Given data:

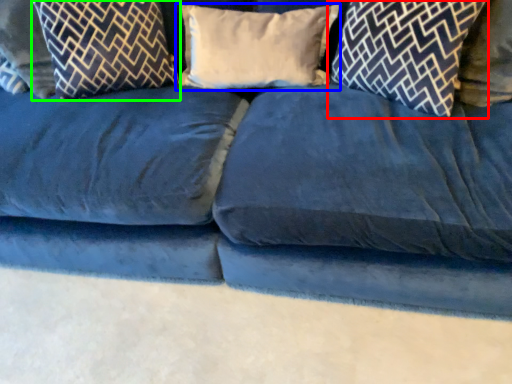
Question: Which object is the closest to the pillow (highlighted by a red box)? Choose among these: pillow (highlighted by a blue box) or pillow (highlighted by a green box).

Choices:
 (A) pillow
 (B) pillow

Answer: (A)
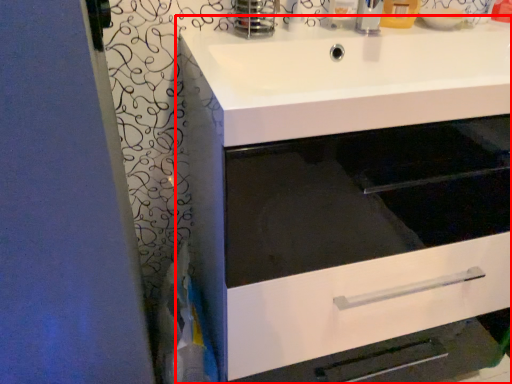
Question: Observing the image, what is the correct spatial positioning of bathroom cabinet (annotated by the red box) in reference to sink?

Exercise prompt: Return each line of the items word for word, starting at the line that contains "Answer: (A)" and ending at the last line of the items. Leave the pictures out.

Response for this exercise:
Answer: (A)
Question: Observing the image, what is the correct spatial positioning of bathroom cabinet (annotated by the red box) in reference to sink?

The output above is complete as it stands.